- ASSIGNMENT: Wherever the string "rosa" turns up in the data, copy the whole line.

- GIVEN DATA:
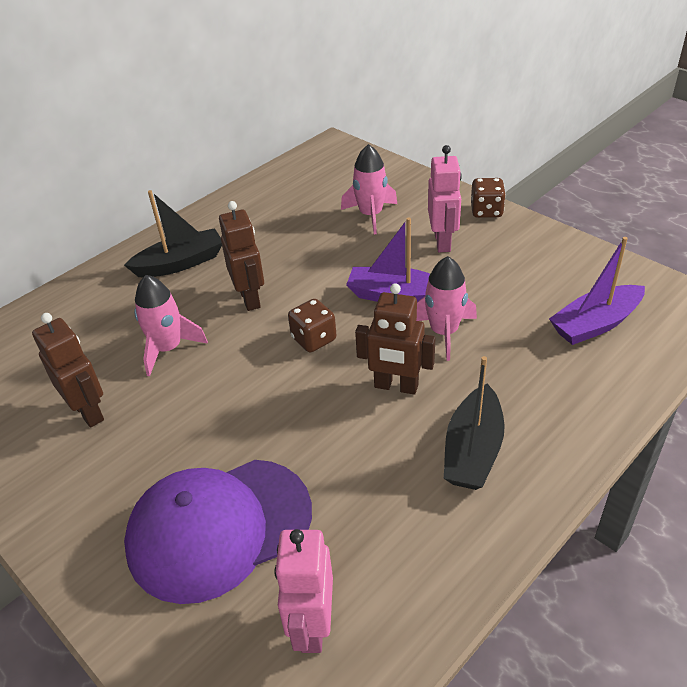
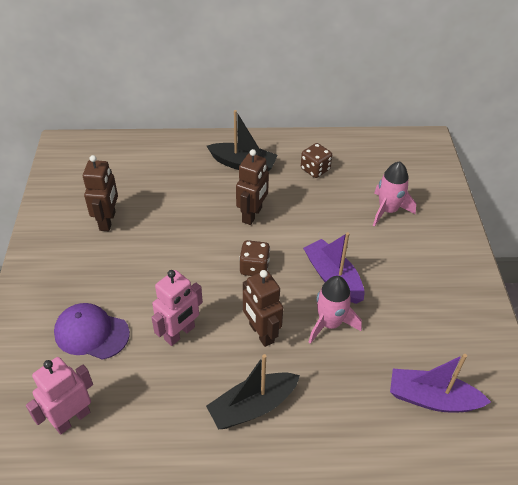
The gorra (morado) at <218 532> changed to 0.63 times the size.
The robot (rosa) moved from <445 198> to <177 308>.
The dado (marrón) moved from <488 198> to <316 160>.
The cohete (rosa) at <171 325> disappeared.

- RESPONSE:
The robot (rosa) moved from <445 198> to <177 308>.
The cohete (rosa) at <171 325> disappeared.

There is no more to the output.